(Image sets with object changes)
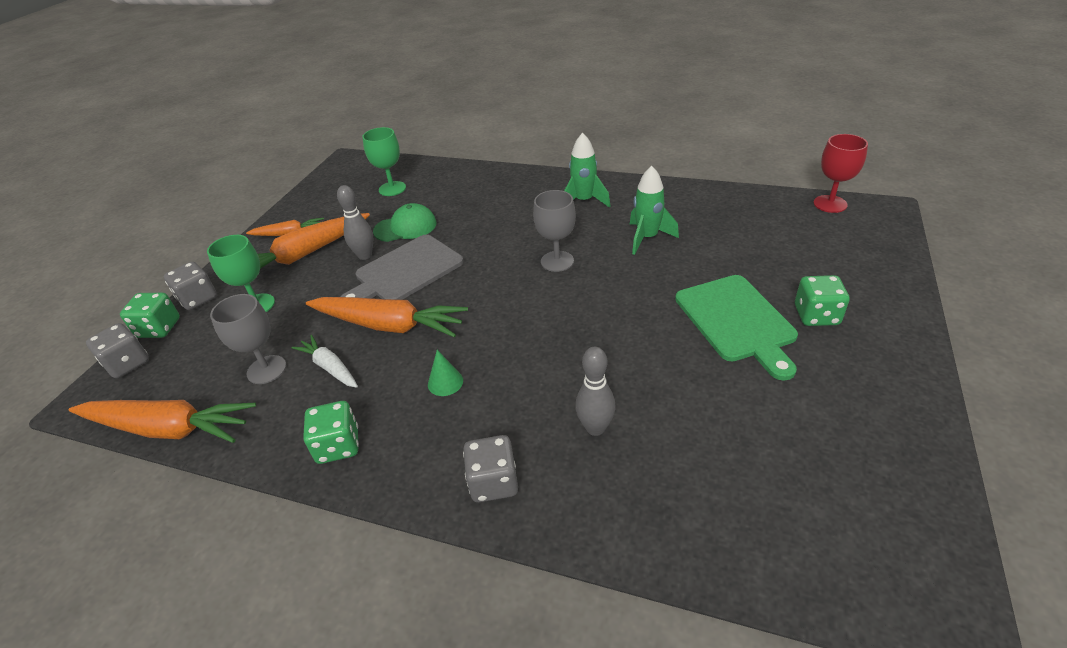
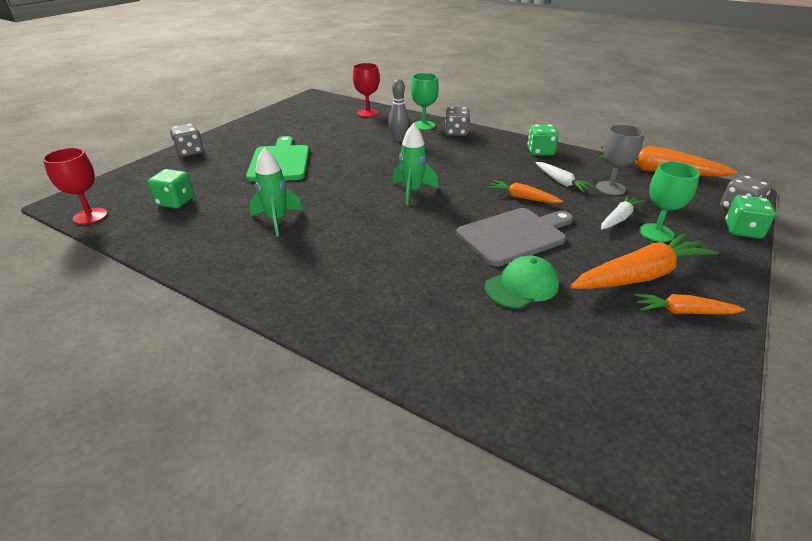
camera: 170 degrees left, 5 degrees down
(198, 298) = (730, 250): grey dice -> grey dice (190, 152)
(285, 317) = (619, 218): none -> white carrot
(365, 255) = (563, 260): grey bowling pin -> none
(390, 325) = (521, 198): orange carrot -> orange carrot, size x0.55
(392, 189) = (555, 364): green goblet -> green goblet (423, 125)
(405, 227) = (522, 286): green cap -> green cap turned 150 degrees clockwise
(445, 382) = (478, 164): green cone -> none
(557, 261) = (369, 217): grey goblet -> none
(584, 201) = (299, 272): green rocket -> green rocket (412, 191)
(721, 532) = (367, 113): none -> red goblet
(816, 315) = (231, 157): green dice -> green dice (175, 202)

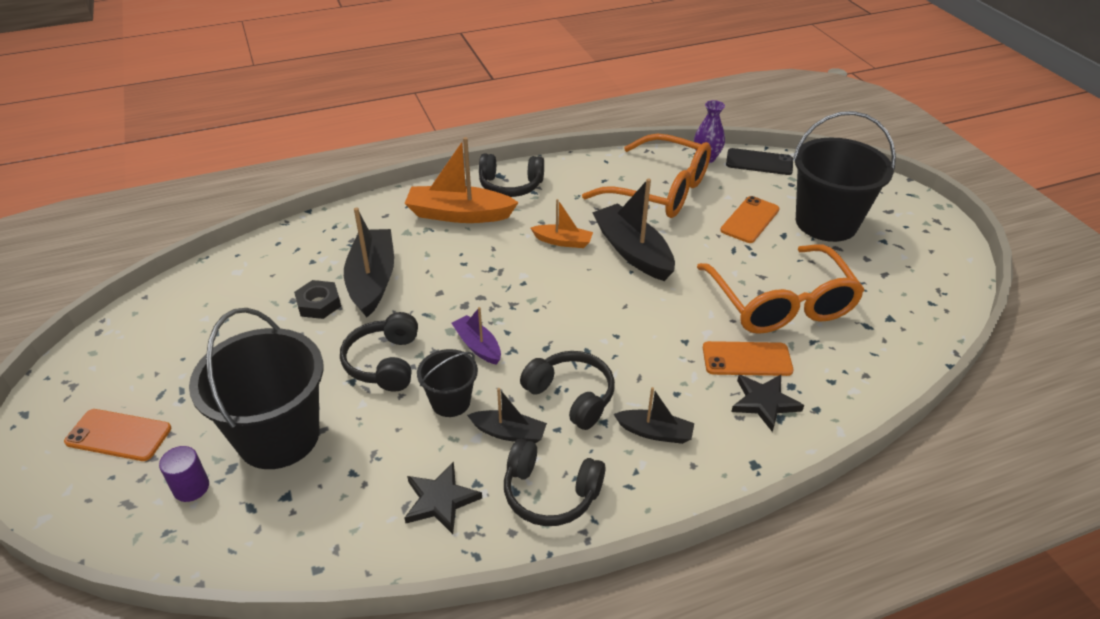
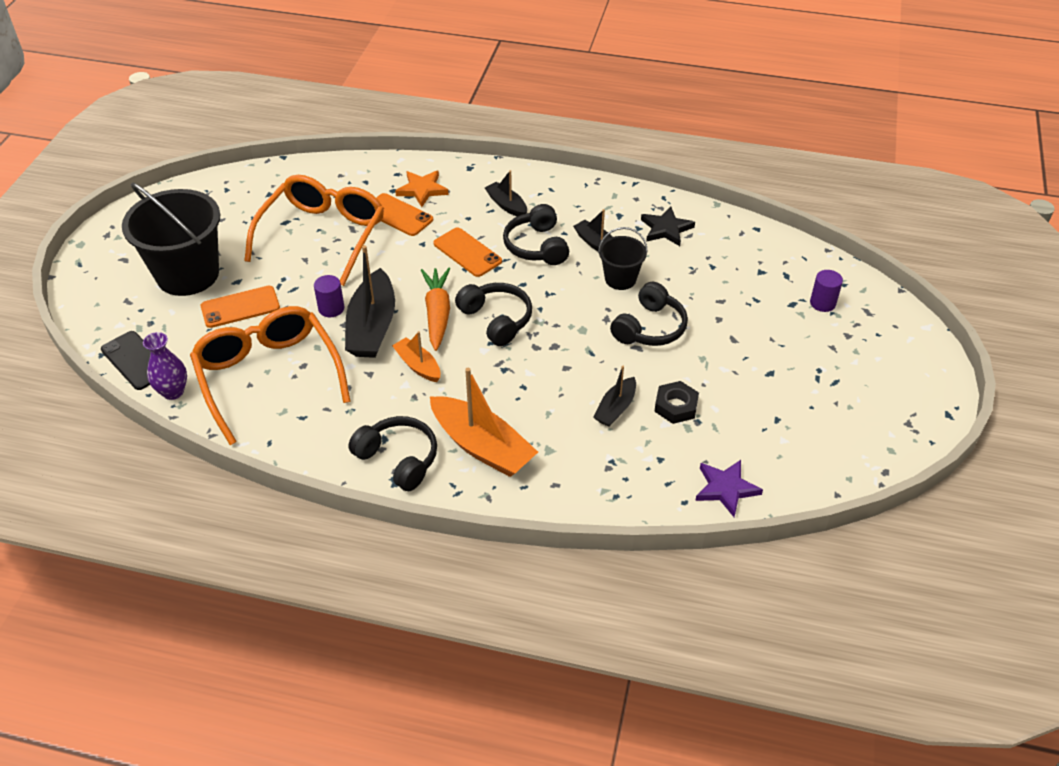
camera: 145 degrees left, 5 degrees up
(118, 435) = (871, 362): orange phone -> orange phone (467, 252)
(246, 263) = (726, 488): none -> purple star
(278, 436) = (753, 309): black bucket -> none
(372, 280) = (615, 408): black boat -> black boat, size x0.55
(477, 346) = (571, 308): purple boat -> none
(550, 493) = (599, 205): black headphones -> black headphones (496, 320)
(593, 285) = (437, 314): none -> orange carrot
(683, 249) = (331, 308): none -> purple cylinder
(764, 402) = (422, 190): black star -> orange star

** YOUR ASSIGNMENT **
Return an exact copy of the data above, apart from any pictures.

** EXERCISE ANSWER **
camera: 170 degrees left, 5 degrees down
(198, 298) = (730, 250): grey dice -> grey dice (190, 152)
(285, 317) = (619, 218): none -> white carrot
(365, 255) = (563, 260): grey bowling pin -> none
(390, 325) = (521, 198): orange carrot -> orange carrot, size x0.55
(392, 189) = (555, 364): green goblet -> green goblet (423, 125)
(405, 227) = (522, 286): green cap -> green cap turned 150 degrees clockwise
(445, 382) = (478, 164): green cone -> none
(557, 261) = (369, 217): grey goblet -> none
(584, 201) = (299, 272): green rocket -> green rocket (412, 191)
(721, 532) = (367, 113): none -> red goblet
(816, 315) = (231, 157): green dice -> green dice (175, 202)

camera: 145 degrees left, 5 degrees up
(118, 435) = (871, 362): orange phone -> orange phone (467, 252)
(246, 263) = (726, 488): none -> purple star
(278, 436) = (753, 309): black bucket -> none
(372, 280) = (615, 408): black boat -> black boat, size x0.55
(477, 346) = (571, 308): purple boat -> none
(550, 493) = (599, 205): black headphones -> black headphones (496, 320)
(593, 285) = (437, 314): none -> orange carrot
(683, 249) = (331, 308): none -> purple cylinder
(764, 402) = (422, 190): black star -> orange star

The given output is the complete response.